_Task_: Copy the listing below exactly. Pictures stay out of it.

_Extracted entries_:
::::::::::
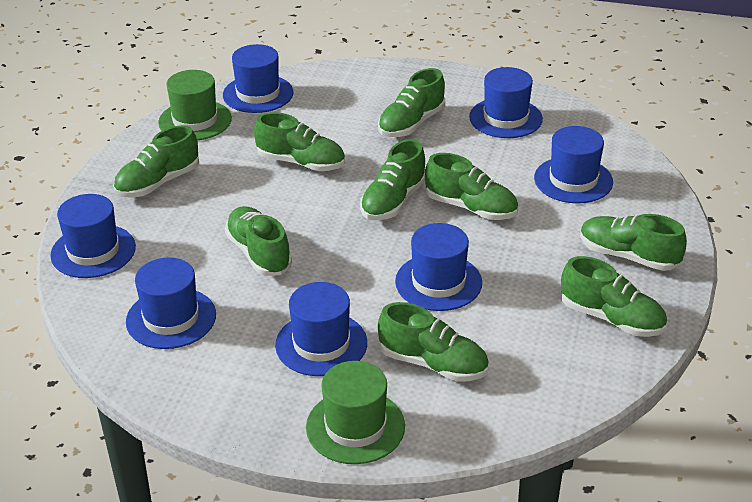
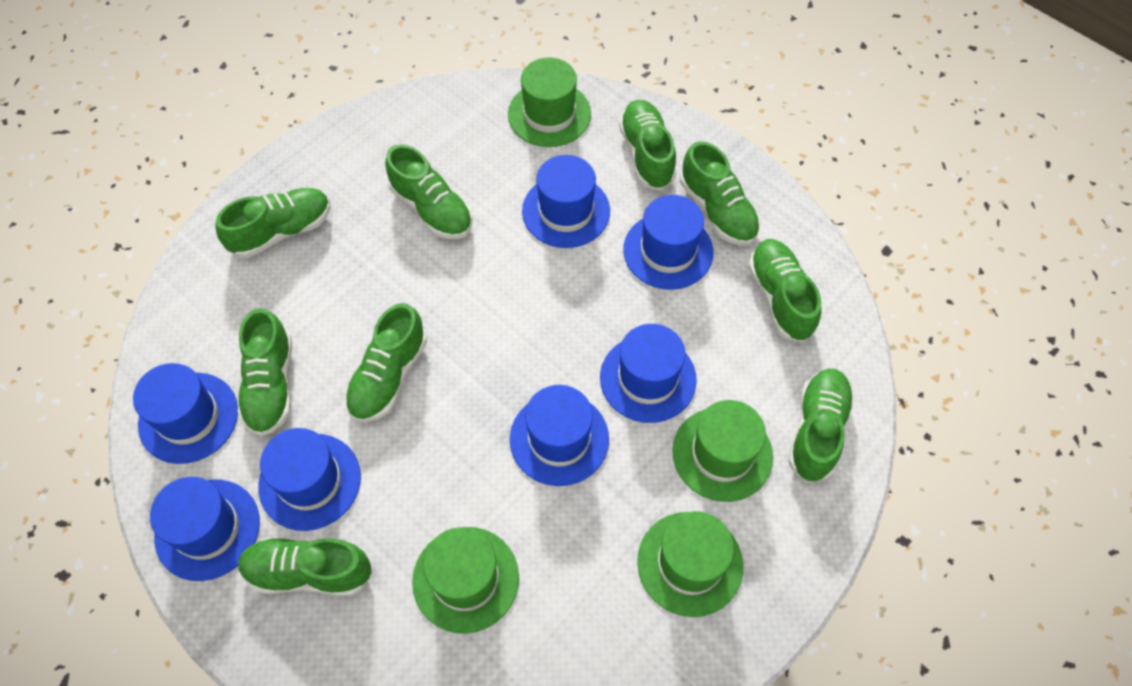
green hat: 2 -> 4

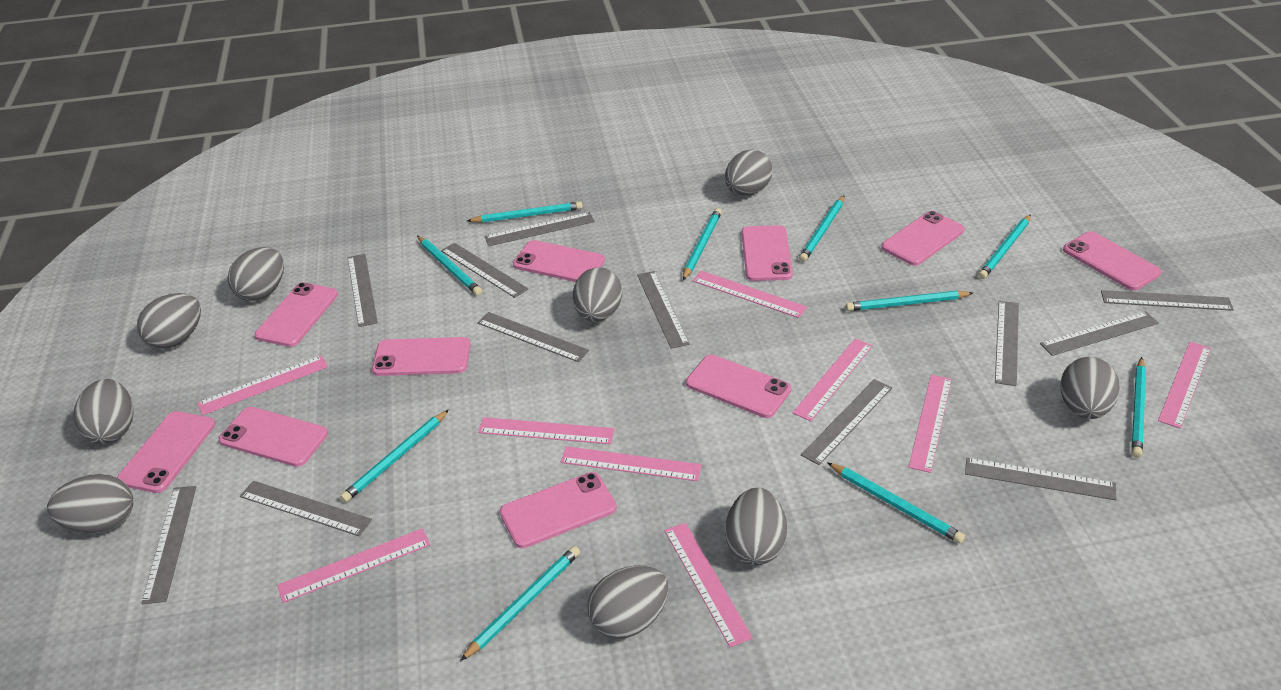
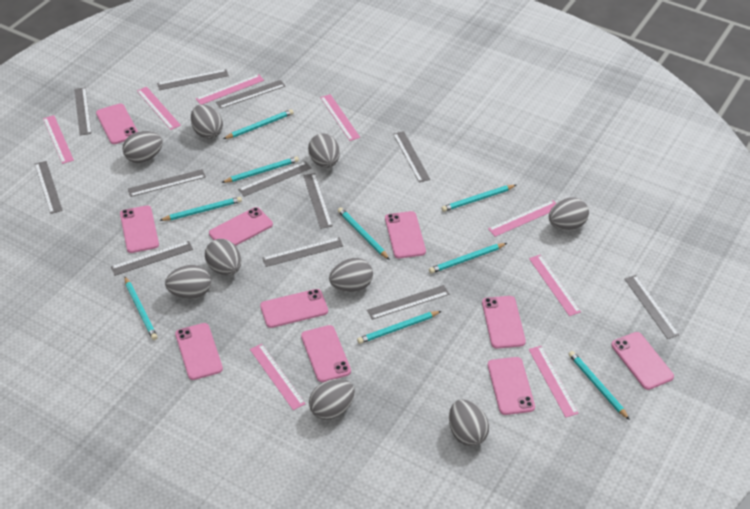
pink ruler: 9 -> 8
turquoise pencil: 10 -> 9

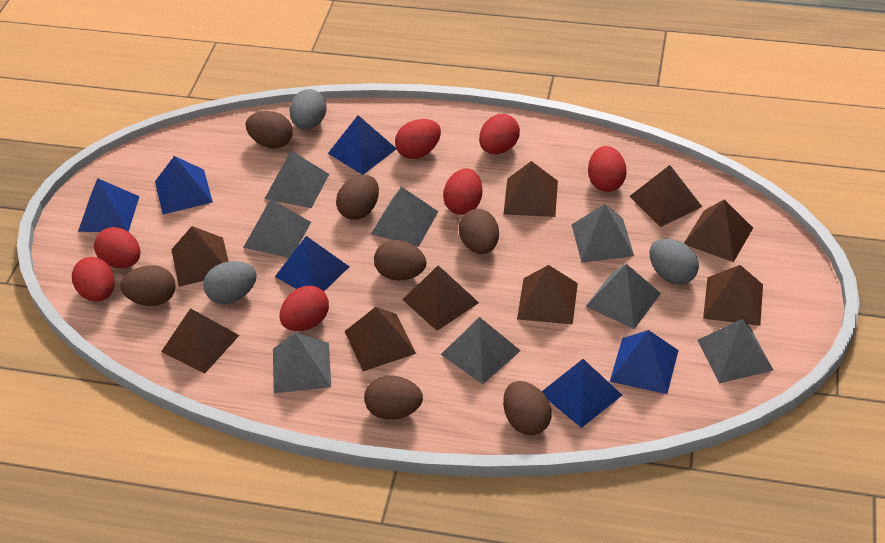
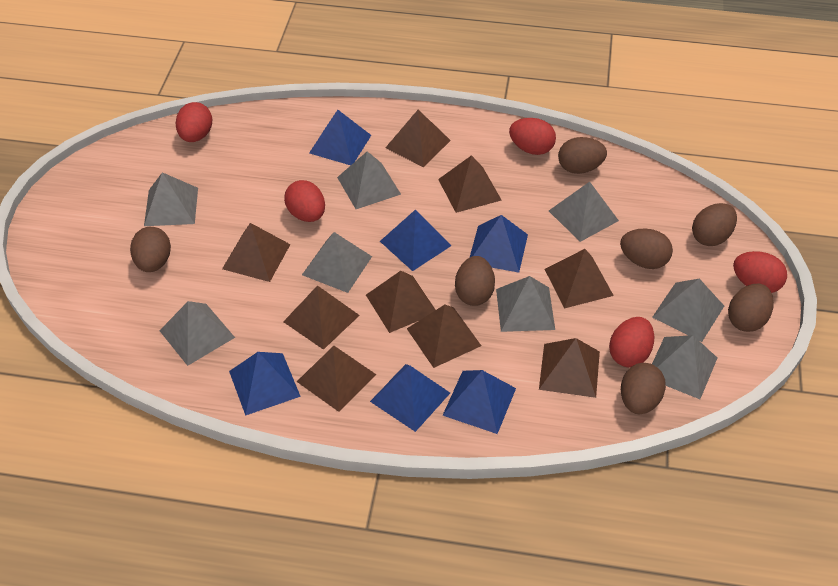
grey egg: 3 -> 0
red egg: 7 -> 5

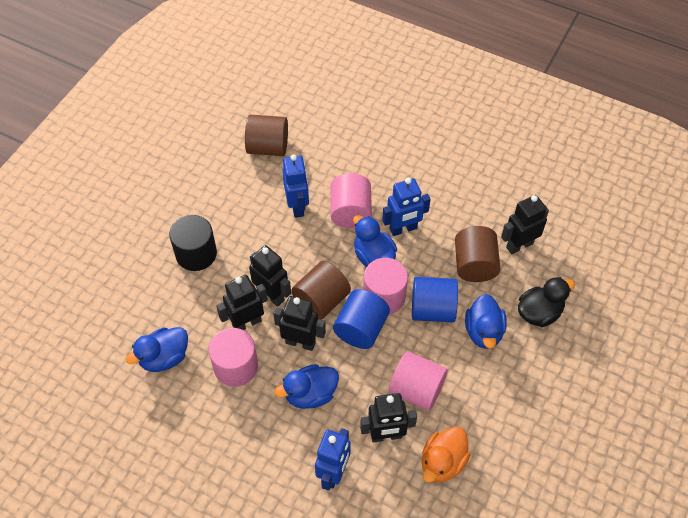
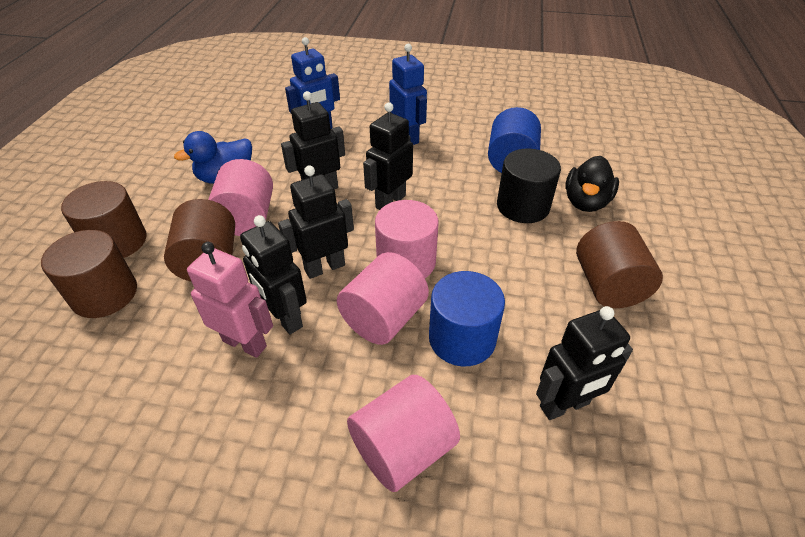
blue duck: 4 -> 1
blue robot: 3 -> 2
brown cylinder: 3 -> 4
orange duck: 1 -> 0
pink robot: 0 -> 1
::::::::::
_Exercise answer_:
green hat: 2 -> 4

pink ruler: 9 -> 8
turquoise pencil: 10 -> 9

grey egg: 3 -> 0
red egg: 7 -> 5

blue duck: 4 -> 1
blue robot: 3 -> 2
brown cylinder: 3 -> 4
orange duck: 1 -> 0
pink robot: 0 -> 1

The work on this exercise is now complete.